▶ [What you are asked to do]: When the line containing "none -> pink 1x2 brick [181,106,246,175]" is reached, include it and end there; set down verbatim every line before it, starting at the top of the records.
Start of Record set
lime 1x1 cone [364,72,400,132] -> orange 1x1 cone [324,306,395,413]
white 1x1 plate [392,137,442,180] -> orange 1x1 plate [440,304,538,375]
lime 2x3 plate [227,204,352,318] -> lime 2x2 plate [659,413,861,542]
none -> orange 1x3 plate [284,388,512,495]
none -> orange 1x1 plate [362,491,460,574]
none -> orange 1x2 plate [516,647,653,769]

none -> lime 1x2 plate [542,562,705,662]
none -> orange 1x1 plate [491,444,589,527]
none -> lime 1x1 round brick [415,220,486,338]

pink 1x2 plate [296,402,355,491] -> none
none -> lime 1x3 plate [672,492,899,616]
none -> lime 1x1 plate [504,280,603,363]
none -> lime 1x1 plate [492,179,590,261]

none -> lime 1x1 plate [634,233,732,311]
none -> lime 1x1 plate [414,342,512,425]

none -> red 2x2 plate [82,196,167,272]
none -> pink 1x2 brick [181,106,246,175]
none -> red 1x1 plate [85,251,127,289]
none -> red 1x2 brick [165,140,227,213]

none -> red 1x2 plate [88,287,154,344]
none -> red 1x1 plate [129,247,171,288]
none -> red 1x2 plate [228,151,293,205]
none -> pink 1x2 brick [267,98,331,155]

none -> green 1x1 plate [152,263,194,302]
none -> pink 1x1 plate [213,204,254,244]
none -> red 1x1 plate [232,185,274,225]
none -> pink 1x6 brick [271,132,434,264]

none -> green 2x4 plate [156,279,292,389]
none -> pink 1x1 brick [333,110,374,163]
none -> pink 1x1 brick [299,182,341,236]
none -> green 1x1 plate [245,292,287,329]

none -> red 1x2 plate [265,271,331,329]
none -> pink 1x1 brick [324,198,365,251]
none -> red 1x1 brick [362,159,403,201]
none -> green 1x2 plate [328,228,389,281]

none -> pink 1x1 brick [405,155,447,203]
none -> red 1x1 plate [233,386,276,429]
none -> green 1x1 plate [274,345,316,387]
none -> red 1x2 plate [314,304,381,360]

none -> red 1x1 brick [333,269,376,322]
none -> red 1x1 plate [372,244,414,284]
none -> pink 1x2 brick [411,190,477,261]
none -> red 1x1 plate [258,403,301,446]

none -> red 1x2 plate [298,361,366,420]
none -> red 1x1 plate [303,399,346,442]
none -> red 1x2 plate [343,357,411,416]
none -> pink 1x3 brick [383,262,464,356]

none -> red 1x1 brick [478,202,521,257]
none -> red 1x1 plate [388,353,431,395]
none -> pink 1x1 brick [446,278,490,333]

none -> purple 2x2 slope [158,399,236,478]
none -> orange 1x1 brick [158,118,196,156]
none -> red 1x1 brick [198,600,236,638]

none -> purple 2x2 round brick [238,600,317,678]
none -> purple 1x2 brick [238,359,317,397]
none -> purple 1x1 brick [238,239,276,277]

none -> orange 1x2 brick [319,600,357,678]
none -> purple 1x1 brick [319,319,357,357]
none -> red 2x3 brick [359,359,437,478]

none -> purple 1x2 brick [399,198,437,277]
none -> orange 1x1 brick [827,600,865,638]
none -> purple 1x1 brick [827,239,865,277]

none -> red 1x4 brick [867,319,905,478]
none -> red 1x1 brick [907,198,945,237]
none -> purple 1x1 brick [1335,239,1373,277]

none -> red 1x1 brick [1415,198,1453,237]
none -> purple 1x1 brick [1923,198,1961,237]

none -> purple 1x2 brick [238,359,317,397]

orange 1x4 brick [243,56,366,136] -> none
End of Record set
▶ [Answer to the exercise]:
lime 1x1 cone [364,72,400,132] -> orange 1x1 cone [324,306,395,413]
white 1x1 plate [392,137,442,180] -> orange 1x1 plate [440,304,538,375]
lime 2x3 plate [227,204,352,318] -> lime 2x2 plate [659,413,861,542]
none -> orange 1x3 plate [284,388,512,495]
none -> orange 1x1 plate [362,491,460,574]
none -> orange 1x2 plate [516,647,653,769]

none -> lime 1x2 plate [542,562,705,662]
none -> orange 1x1 plate [491,444,589,527]
none -> lime 1x1 round brick [415,220,486,338]

pink 1x2 plate [296,402,355,491] -> none
none -> lime 1x3 plate [672,492,899,616]
none -> lime 1x1 plate [504,280,603,363]
none -> lime 1x1 plate [492,179,590,261]

none -> lime 1x1 plate [634,233,732,311]
none -> lime 1x1 plate [414,342,512,425]

none -> red 2x2 plate [82,196,167,272]
none -> pink 1x2 brick [181,106,246,175]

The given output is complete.